[Modification records]
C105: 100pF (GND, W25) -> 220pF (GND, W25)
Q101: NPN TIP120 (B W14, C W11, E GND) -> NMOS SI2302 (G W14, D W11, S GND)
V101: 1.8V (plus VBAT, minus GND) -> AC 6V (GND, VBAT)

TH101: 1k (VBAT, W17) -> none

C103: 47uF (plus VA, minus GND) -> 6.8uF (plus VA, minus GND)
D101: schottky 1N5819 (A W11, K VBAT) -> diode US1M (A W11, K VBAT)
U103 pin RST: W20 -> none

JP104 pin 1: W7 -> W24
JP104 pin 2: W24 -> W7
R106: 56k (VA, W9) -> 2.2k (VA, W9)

Exercise description – Could you copy out all of the records above exactly?

Answer box –
C105: 100pF (GND, W25) -> 220pF (GND, W25)
Q101: NPN TIP120 (B W14, C W11, E GND) -> NMOS SI2302 (G W14, D W11, S GND)
V101: 1.8V (plus VBAT, minus GND) -> AC 6V (GND, VBAT)

TH101: 1k (VBAT, W17) -> none

C103: 47uF (plus VA, minus GND) -> 6.8uF (plus VA, minus GND)
D101: schottky 1N5819 (A W11, K VBAT) -> diode US1M (A W11, K VBAT)
U103 pin RST: W20 -> none

JP104 pin 1: W7 -> W24
JP104 pin 2: W24 -> W7
R106: 56k (VA, W9) -> 2.2k (VA, W9)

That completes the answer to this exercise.